Work instruction
Please retype every record below exactly, leaving the pictures out.

Provided material

-------

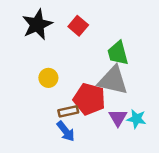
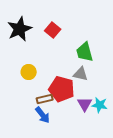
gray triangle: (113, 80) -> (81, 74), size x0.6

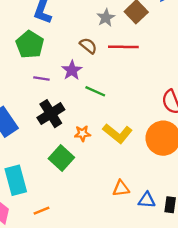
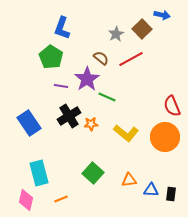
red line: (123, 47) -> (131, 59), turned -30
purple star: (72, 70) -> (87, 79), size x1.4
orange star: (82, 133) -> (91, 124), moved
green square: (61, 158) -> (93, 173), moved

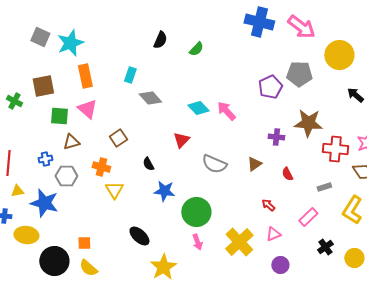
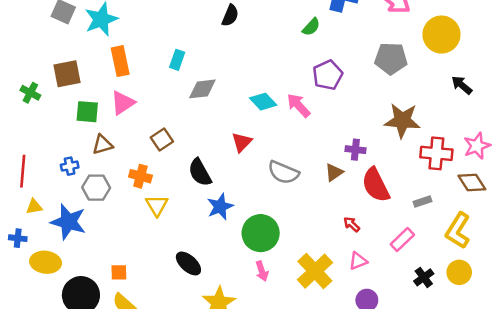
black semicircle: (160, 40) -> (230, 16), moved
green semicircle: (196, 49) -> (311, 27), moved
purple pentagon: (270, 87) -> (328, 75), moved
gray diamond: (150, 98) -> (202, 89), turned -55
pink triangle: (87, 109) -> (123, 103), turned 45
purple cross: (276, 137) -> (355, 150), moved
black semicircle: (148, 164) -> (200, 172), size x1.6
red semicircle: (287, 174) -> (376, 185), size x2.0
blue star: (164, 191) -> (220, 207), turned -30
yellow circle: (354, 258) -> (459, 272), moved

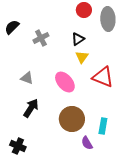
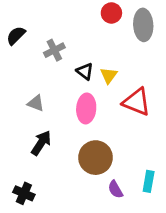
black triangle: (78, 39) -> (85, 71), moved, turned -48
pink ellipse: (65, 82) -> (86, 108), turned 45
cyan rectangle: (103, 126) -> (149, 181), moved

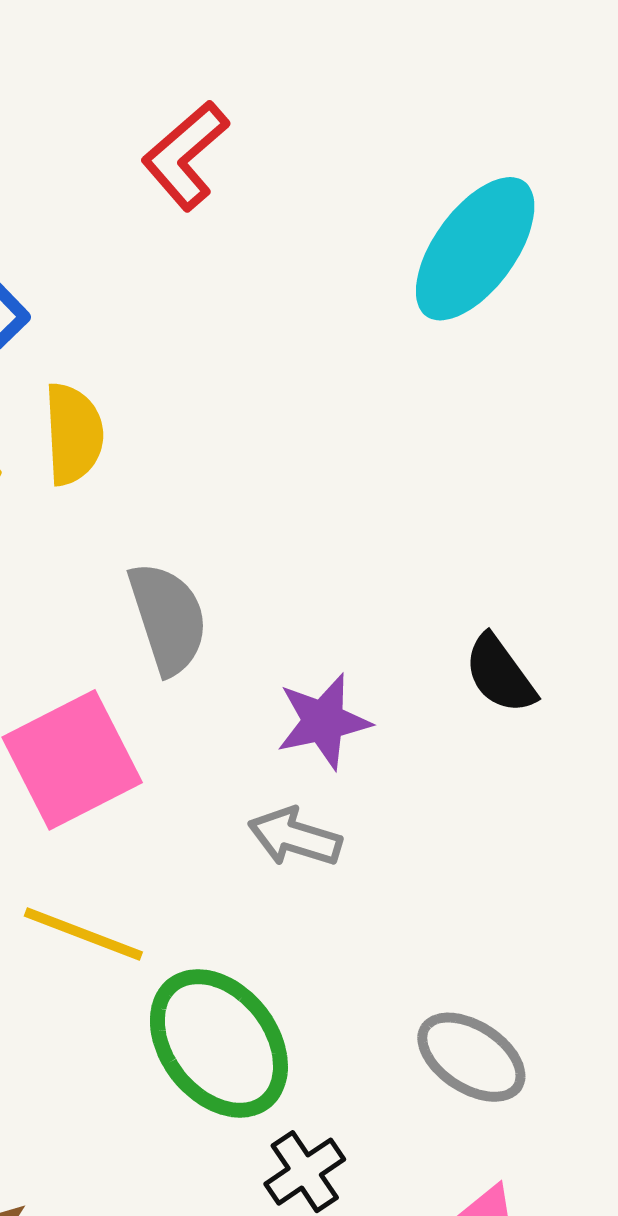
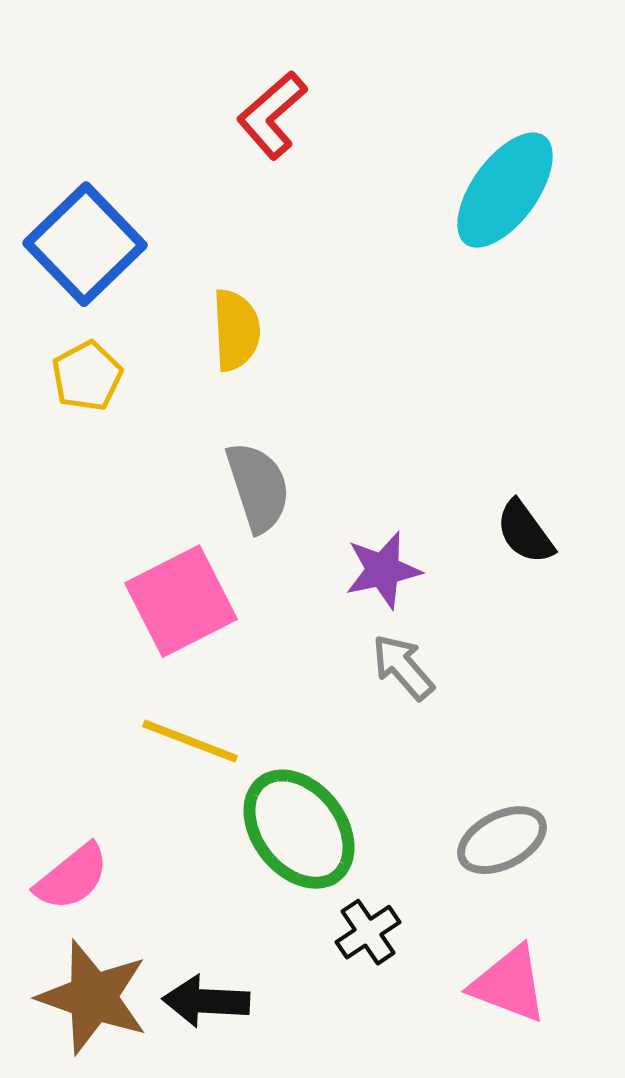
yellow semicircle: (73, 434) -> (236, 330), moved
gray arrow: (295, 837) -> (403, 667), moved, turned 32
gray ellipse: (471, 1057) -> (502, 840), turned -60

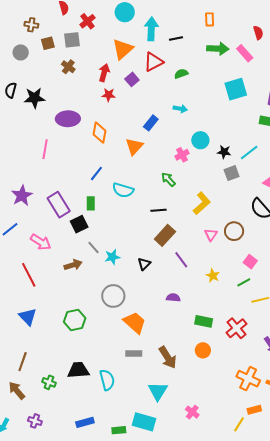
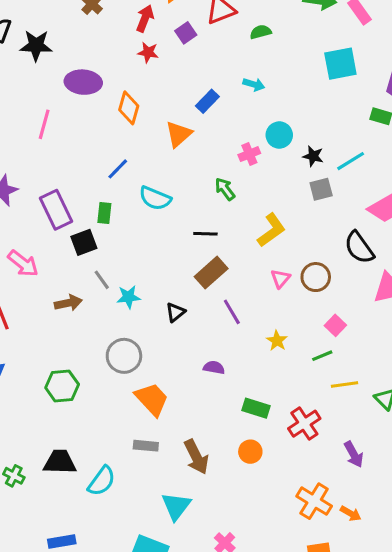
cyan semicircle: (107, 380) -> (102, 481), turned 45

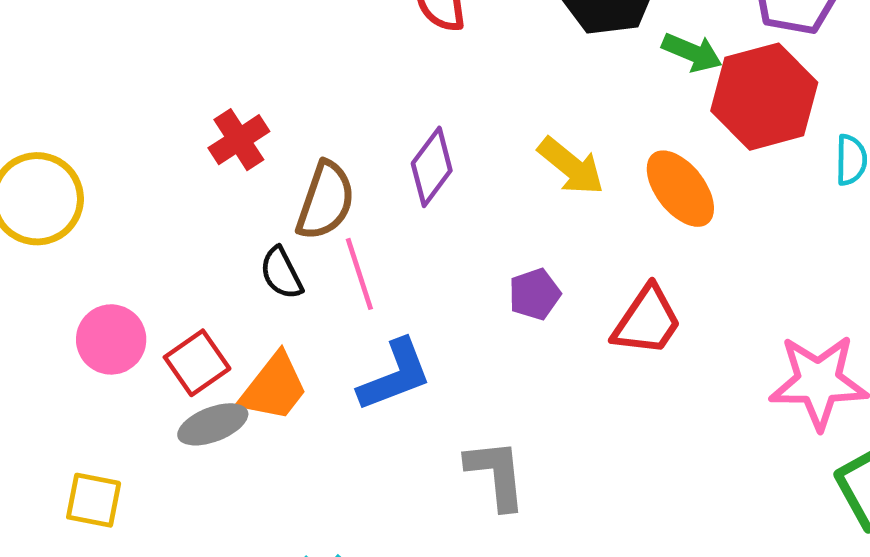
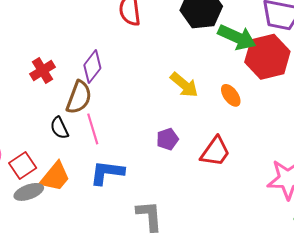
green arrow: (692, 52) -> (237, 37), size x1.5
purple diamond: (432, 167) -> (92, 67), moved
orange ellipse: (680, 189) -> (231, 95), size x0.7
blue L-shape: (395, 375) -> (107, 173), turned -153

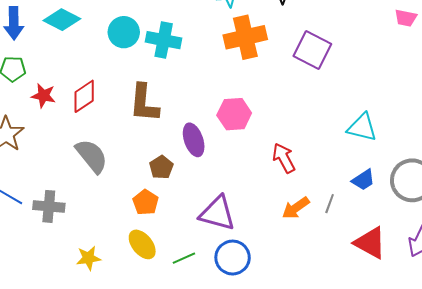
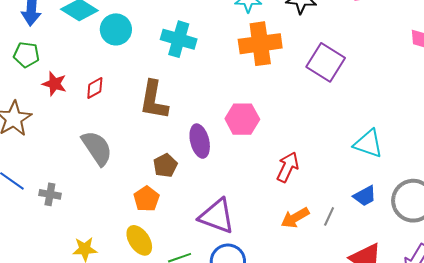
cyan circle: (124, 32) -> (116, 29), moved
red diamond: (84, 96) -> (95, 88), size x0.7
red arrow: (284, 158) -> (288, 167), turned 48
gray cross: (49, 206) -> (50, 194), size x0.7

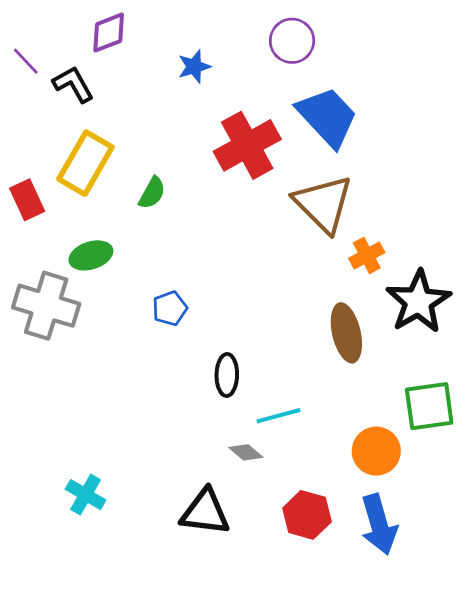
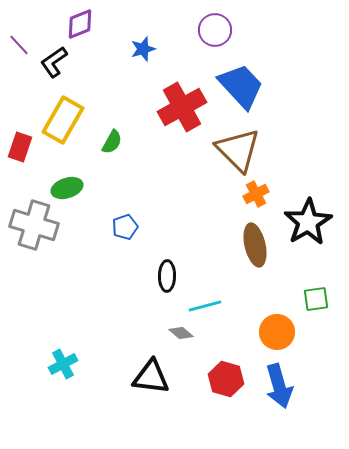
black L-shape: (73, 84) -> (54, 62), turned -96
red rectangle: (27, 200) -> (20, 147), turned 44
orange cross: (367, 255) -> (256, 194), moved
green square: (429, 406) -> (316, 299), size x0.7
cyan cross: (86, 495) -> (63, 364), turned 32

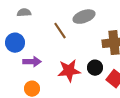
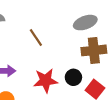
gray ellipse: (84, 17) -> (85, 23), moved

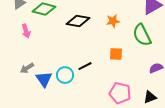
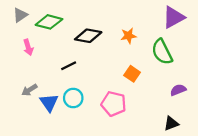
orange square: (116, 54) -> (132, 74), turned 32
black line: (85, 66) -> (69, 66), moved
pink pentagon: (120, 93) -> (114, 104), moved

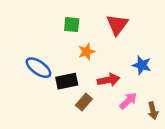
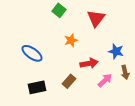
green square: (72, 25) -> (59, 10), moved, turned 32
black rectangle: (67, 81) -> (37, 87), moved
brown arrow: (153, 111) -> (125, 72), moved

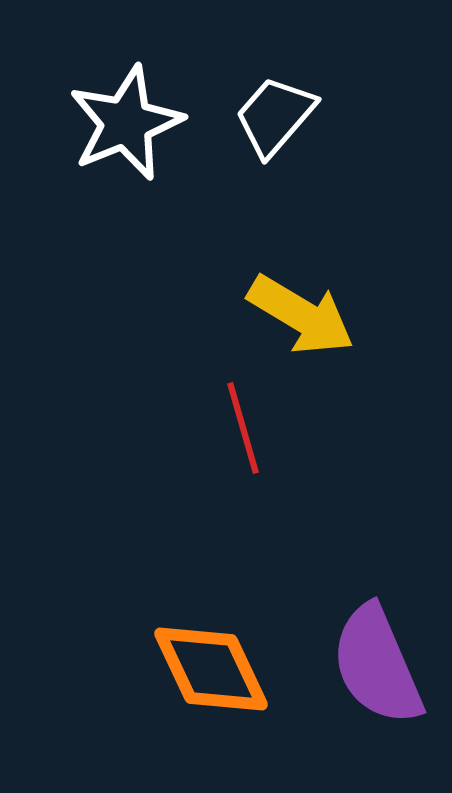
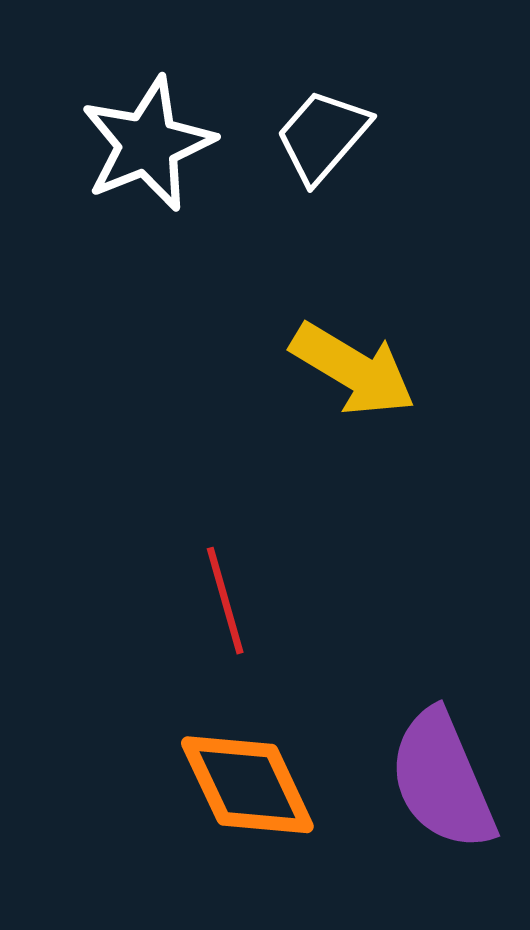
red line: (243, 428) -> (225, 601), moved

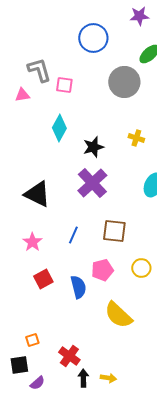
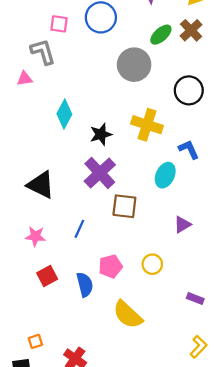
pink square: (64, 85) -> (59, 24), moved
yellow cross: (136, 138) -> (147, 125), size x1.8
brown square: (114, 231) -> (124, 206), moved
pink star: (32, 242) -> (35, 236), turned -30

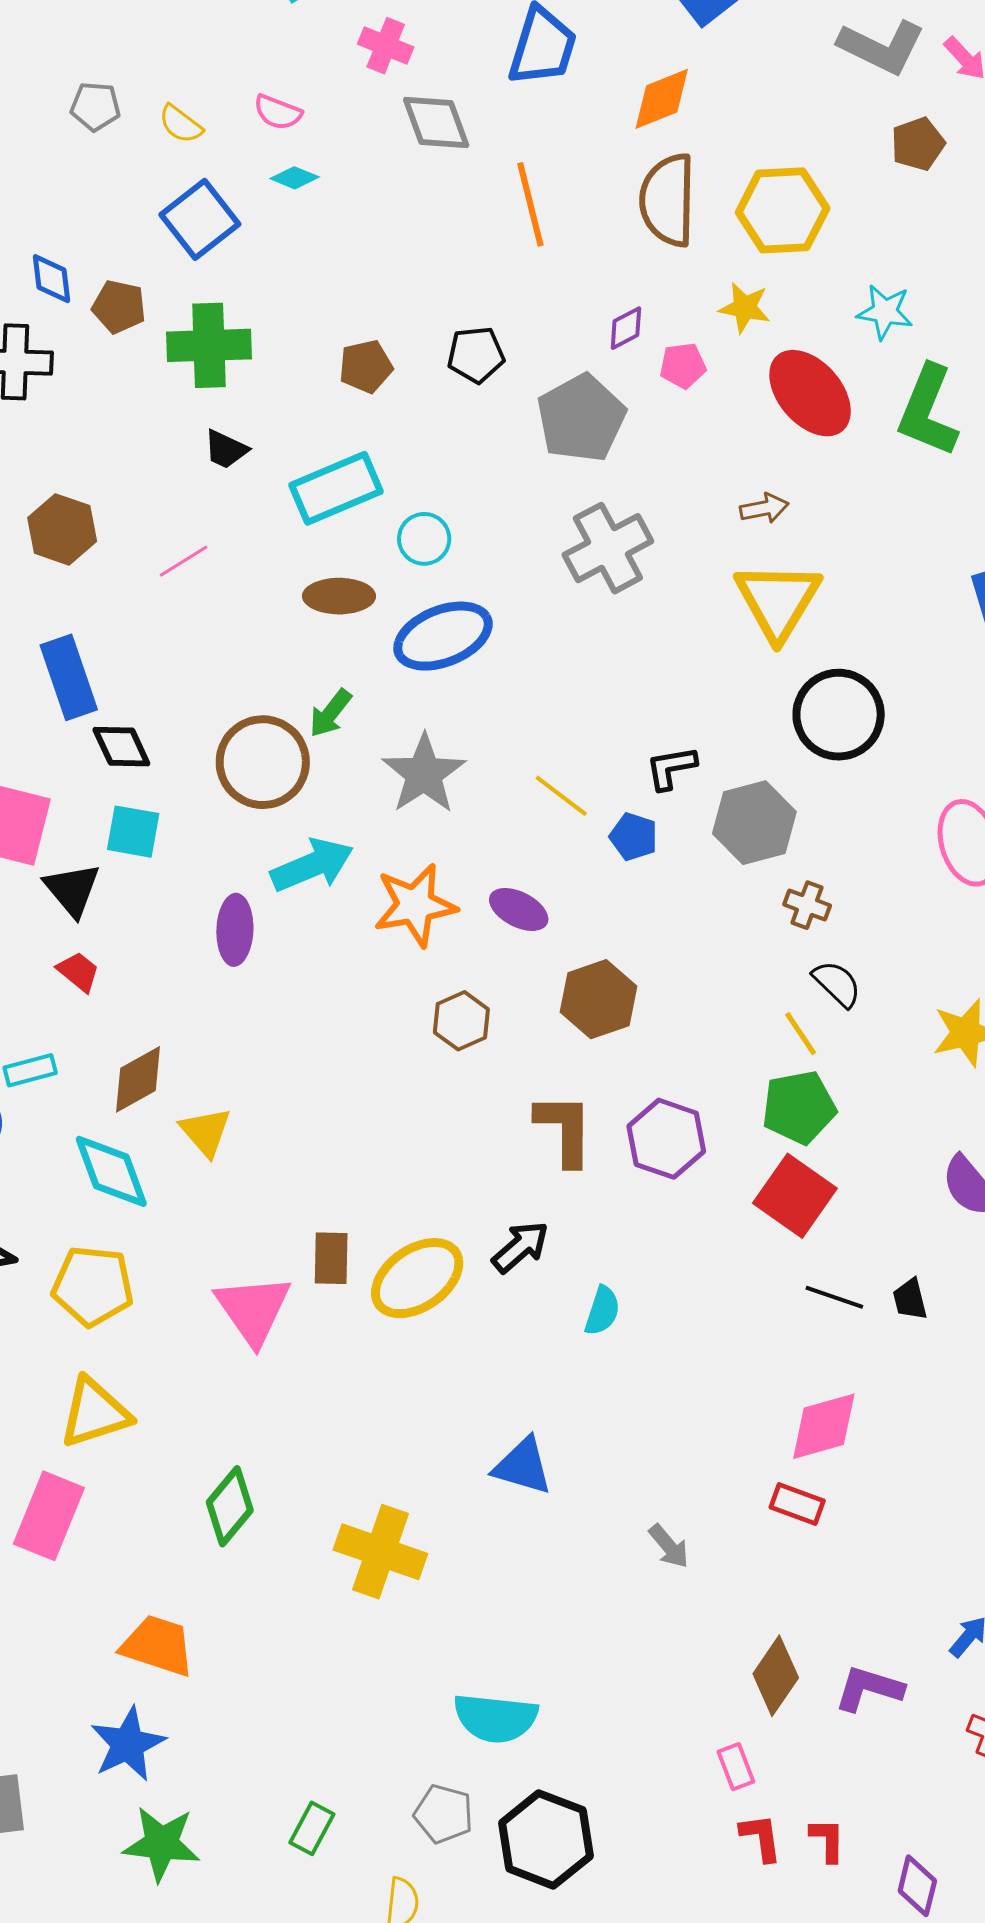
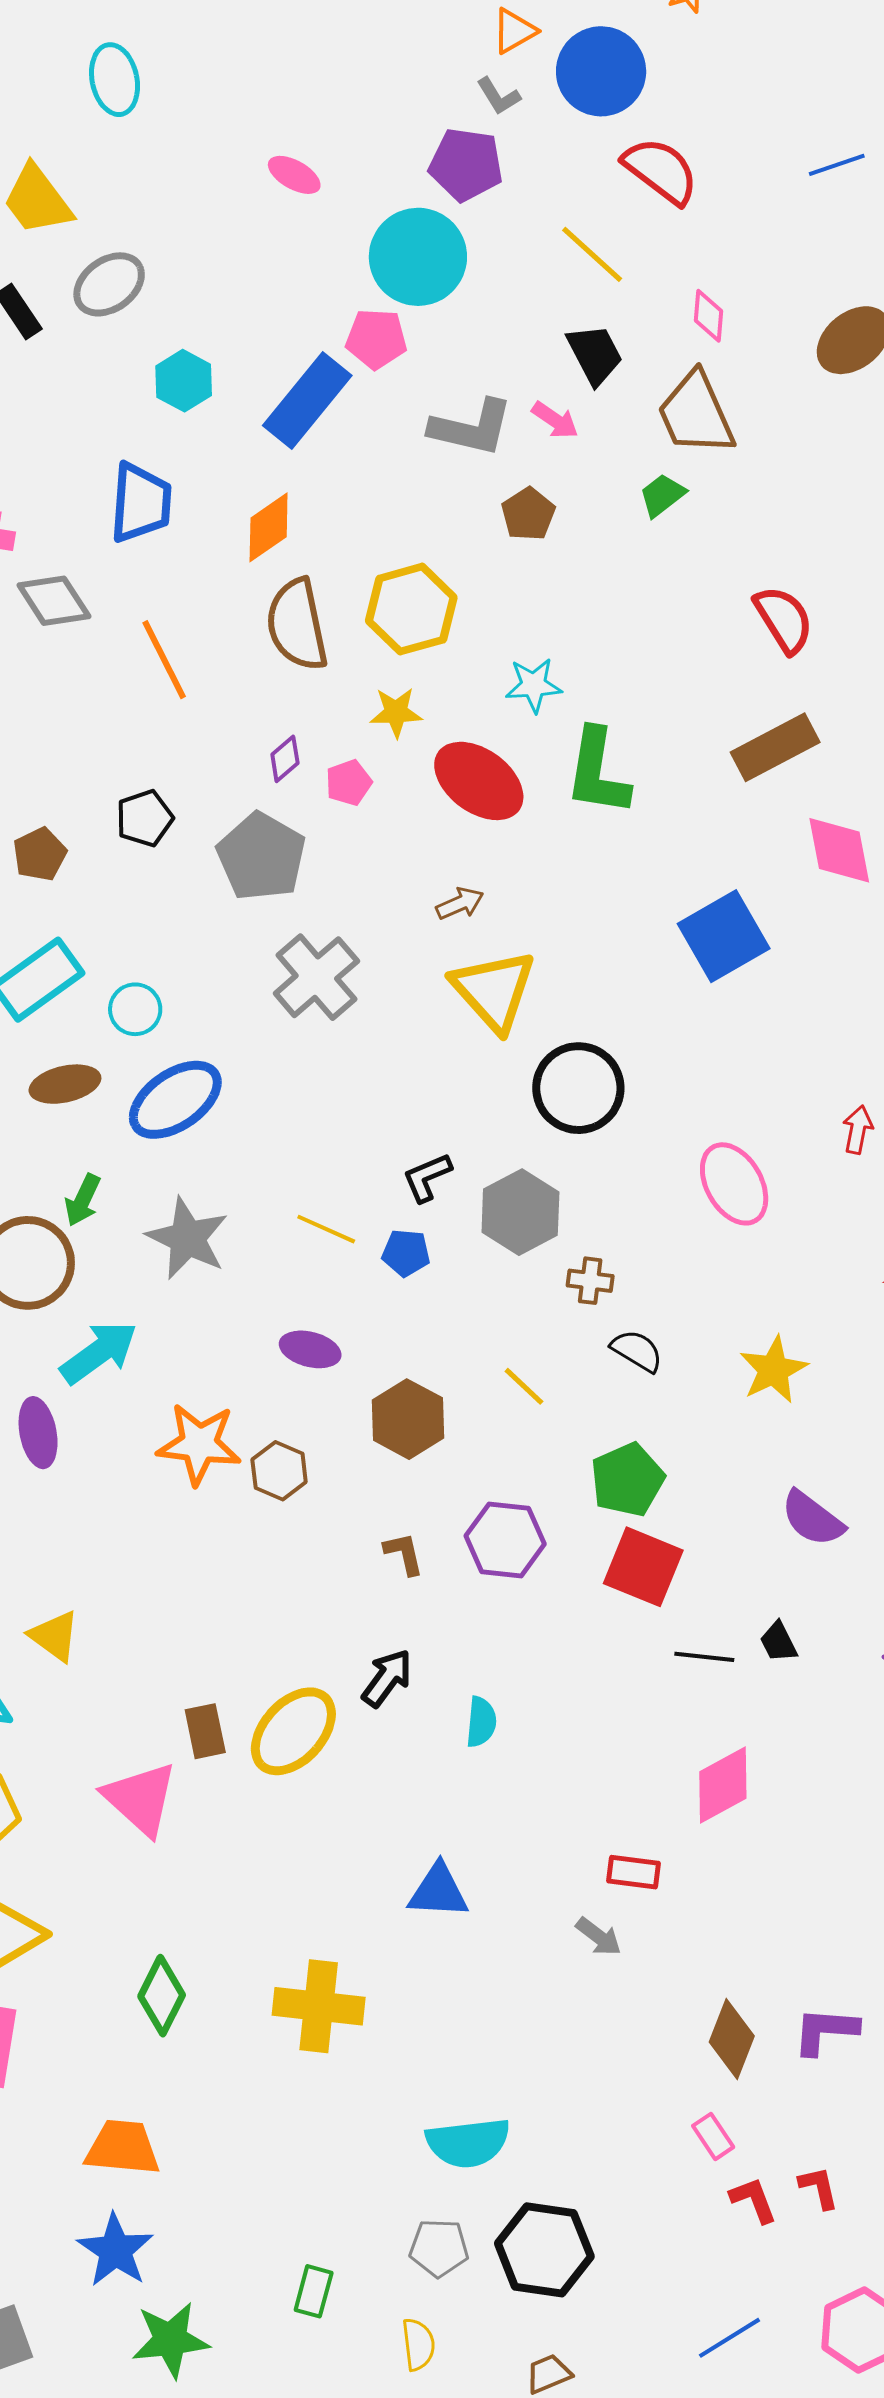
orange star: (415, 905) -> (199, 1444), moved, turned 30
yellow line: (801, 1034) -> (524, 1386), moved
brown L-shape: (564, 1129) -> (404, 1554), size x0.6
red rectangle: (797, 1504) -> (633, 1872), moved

-------

Written response
gray triangle: (113, 80) -> (81, 74), size x0.6

red line: (123, 47) -> (131, 59), turned -30
purple star: (72, 70) -> (87, 79), size x1.4
orange star: (82, 133) -> (91, 124), moved
green square: (61, 158) -> (93, 173), moved

black semicircle: (160, 40) -> (230, 16), moved
green semicircle: (196, 49) -> (311, 27), moved
purple pentagon: (270, 87) -> (328, 75), moved
gray diamond: (150, 98) -> (202, 89), turned -55
pink triangle: (87, 109) -> (123, 103), turned 45
purple cross: (276, 137) -> (355, 150), moved
black semicircle: (148, 164) -> (200, 172), size x1.6
red semicircle: (287, 174) -> (376, 185), size x2.0
blue star: (164, 191) -> (220, 207), turned -30
yellow circle: (354, 258) -> (459, 272), moved

black triangle: (78, 39) -> (85, 71), moved, turned -48
pink ellipse: (65, 82) -> (86, 108), turned 45
cyan rectangle: (103, 126) -> (149, 181), moved

yellow semicircle: (73, 434) -> (236, 330), moved
gray arrow: (295, 837) -> (403, 667), moved, turned 32
gray ellipse: (471, 1057) -> (502, 840), turned -60

cyan semicircle: (107, 380) -> (102, 481), turned 45

green arrow: (692, 52) -> (237, 37), size x1.5
purple diamond: (432, 167) -> (92, 67), moved
orange ellipse: (680, 189) -> (231, 95), size x0.7
blue L-shape: (395, 375) -> (107, 173), turned -153

cyan circle: (124, 32) -> (116, 29), moved
red diamond: (84, 96) -> (95, 88), size x0.7
red arrow: (284, 158) -> (288, 167), turned 48
gray cross: (49, 206) -> (50, 194), size x0.7

black L-shape: (73, 84) -> (54, 62), turned -96
red rectangle: (27, 200) -> (20, 147), turned 44
orange cross: (367, 255) -> (256, 194), moved
green square: (429, 406) -> (316, 299), size x0.7
cyan cross: (86, 495) -> (63, 364), turned 32

gray ellipse: (84, 17) -> (85, 23), moved

orange square: (116, 54) -> (132, 74), turned 32
black line: (85, 66) -> (69, 66), moved
pink pentagon: (120, 93) -> (114, 104), moved

green square: (72, 25) -> (59, 10), moved, turned 32
black rectangle: (67, 81) -> (37, 87), moved
brown arrow: (153, 111) -> (125, 72), moved

red line: (243, 428) -> (225, 601), moved

pink square: (64, 85) -> (59, 24), moved
yellow cross: (136, 138) -> (147, 125), size x1.8
brown square: (114, 231) -> (124, 206), moved
pink star: (32, 242) -> (35, 236), turned -30

orange star: (415, 905) -> (199, 1444), moved, turned 30
yellow line: (801, 1034) -> (524, 1386), moved
brown L-shape: (564, 1129) -> (404, 1554), size x0.6
red rectangle: (797, 1504) -> (633, 1872), moved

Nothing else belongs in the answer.